» **Task goal**
The listing below is to be given again in full and word for word, without its images.
◇ ◇ ◇ ◇ ◇ ◇ ◇
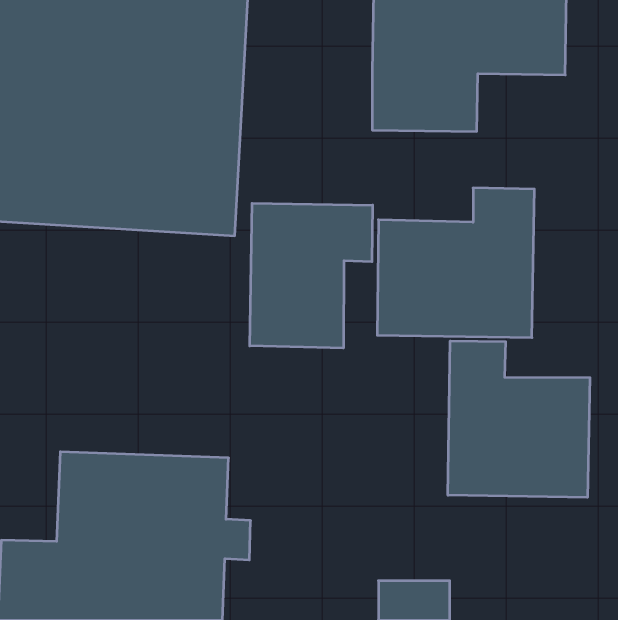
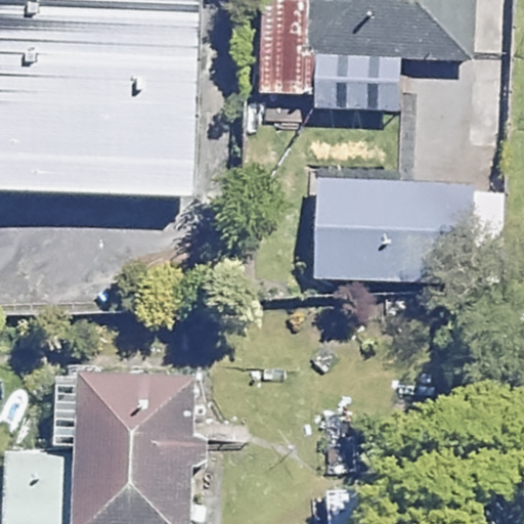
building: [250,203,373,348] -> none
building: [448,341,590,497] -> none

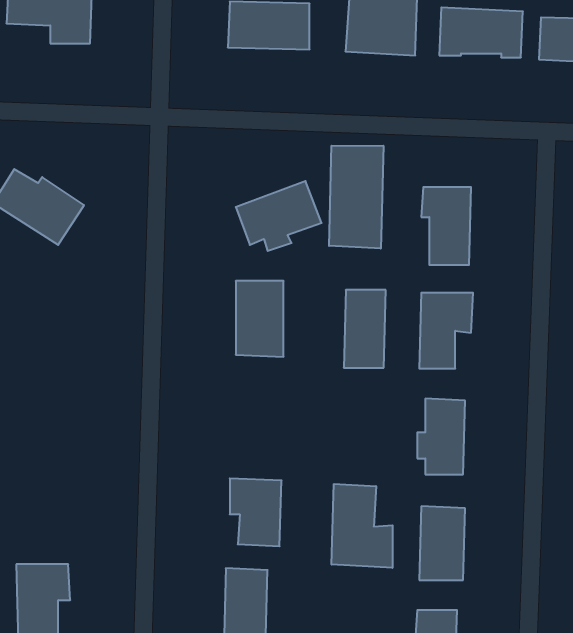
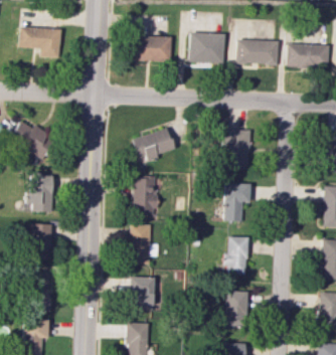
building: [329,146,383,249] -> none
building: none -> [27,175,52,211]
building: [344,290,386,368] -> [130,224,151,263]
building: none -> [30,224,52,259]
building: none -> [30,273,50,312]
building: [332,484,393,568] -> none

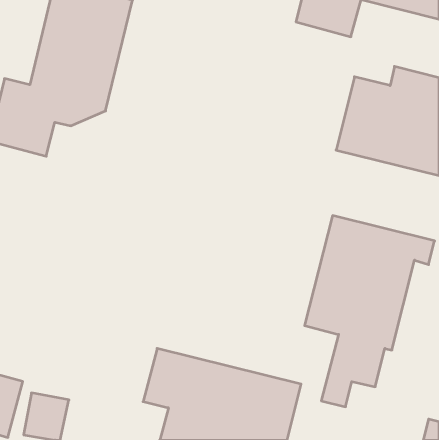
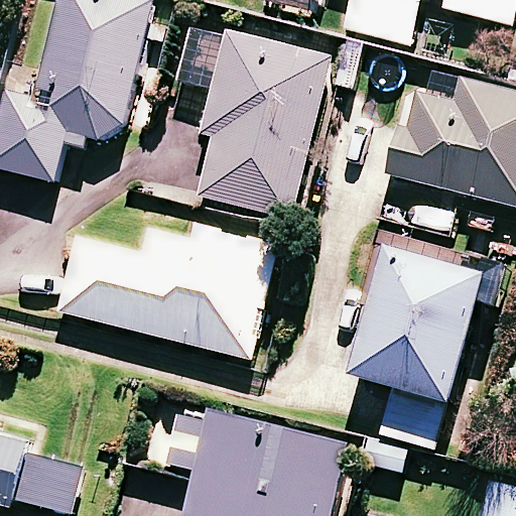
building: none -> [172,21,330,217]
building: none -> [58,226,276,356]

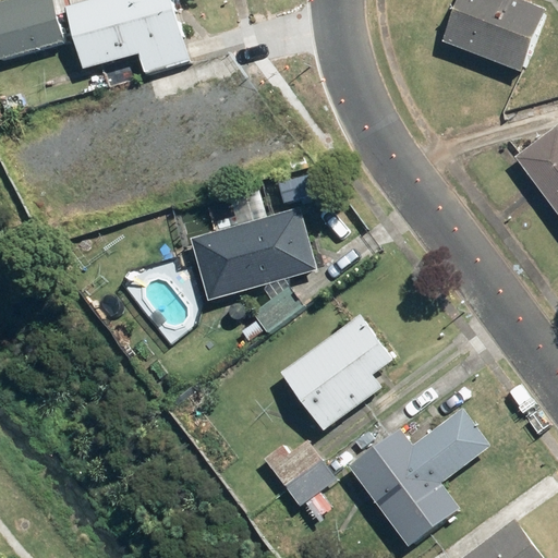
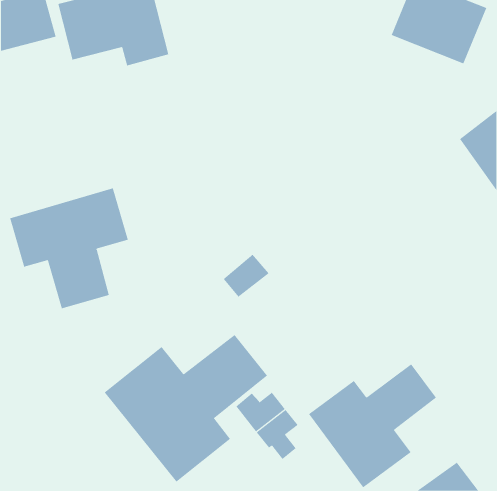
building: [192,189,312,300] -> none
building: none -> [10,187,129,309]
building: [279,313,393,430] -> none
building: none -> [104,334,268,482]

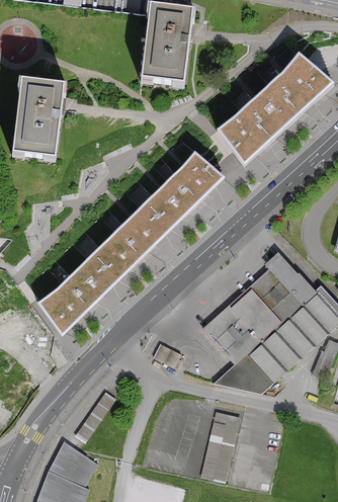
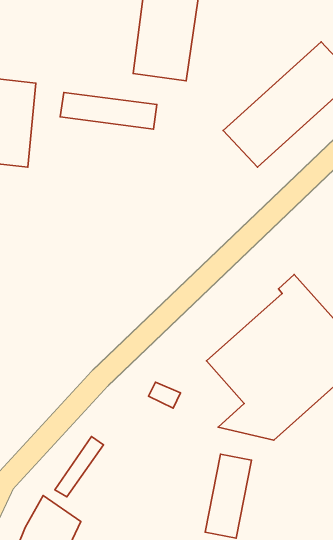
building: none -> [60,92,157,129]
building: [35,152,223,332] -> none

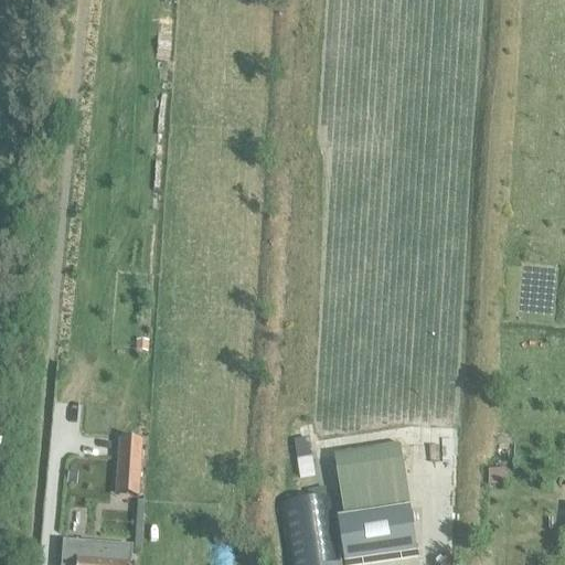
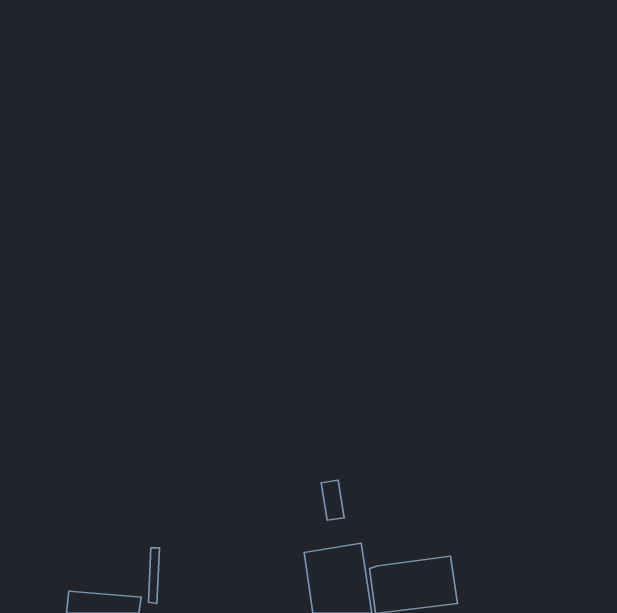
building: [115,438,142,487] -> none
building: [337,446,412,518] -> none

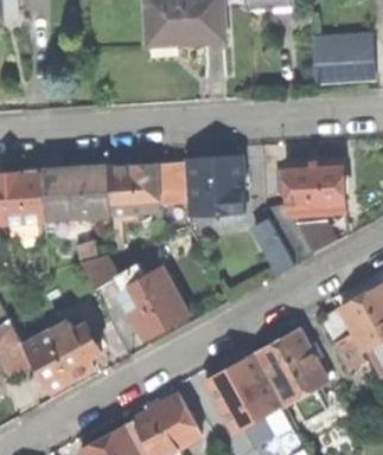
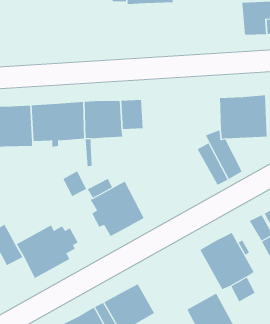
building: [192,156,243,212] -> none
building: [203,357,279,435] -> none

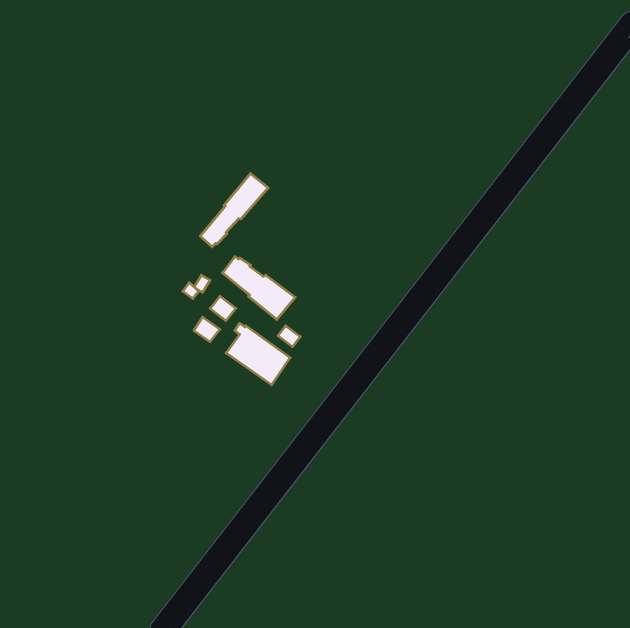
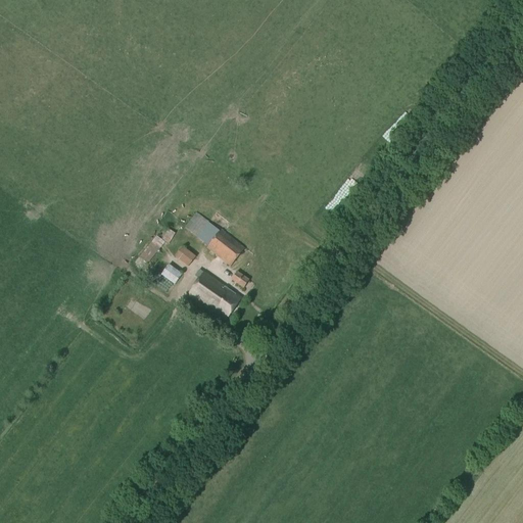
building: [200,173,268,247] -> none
◇ ◇ ◇ ◇ ◇ ◇ ◇
» **Result of the task**
building: [250,203,373,348] -> none
building: [448,341,590,497] -> none

building: [329,146,383,249] -> none
building: none -> [27,175,52,211]
building: [344,290,386,368] -> [130,224,151,263]
building: none -> [30,224,52,259]
building: none -> [30,273,50,312]
building: [332,484,393,568] -> none

building: none -> [172,21,330,217]
building: none -> [58,226,276,356]

building: [192,189,312,300] -> none
building: none -> [10,187,129,309]
building: [279,313,393,430] -> none
building: none -> [104,334,268,482]

building: none -> [60,92,157,129]
building: [35,152,223,332] -> none

building: [115,438,142,487] -> none
building: [337,446,412,518] -> none

building: [192,156,243,212] -> none
building: [203,357,279,435] -> none

building: [200,173,268,247] -> none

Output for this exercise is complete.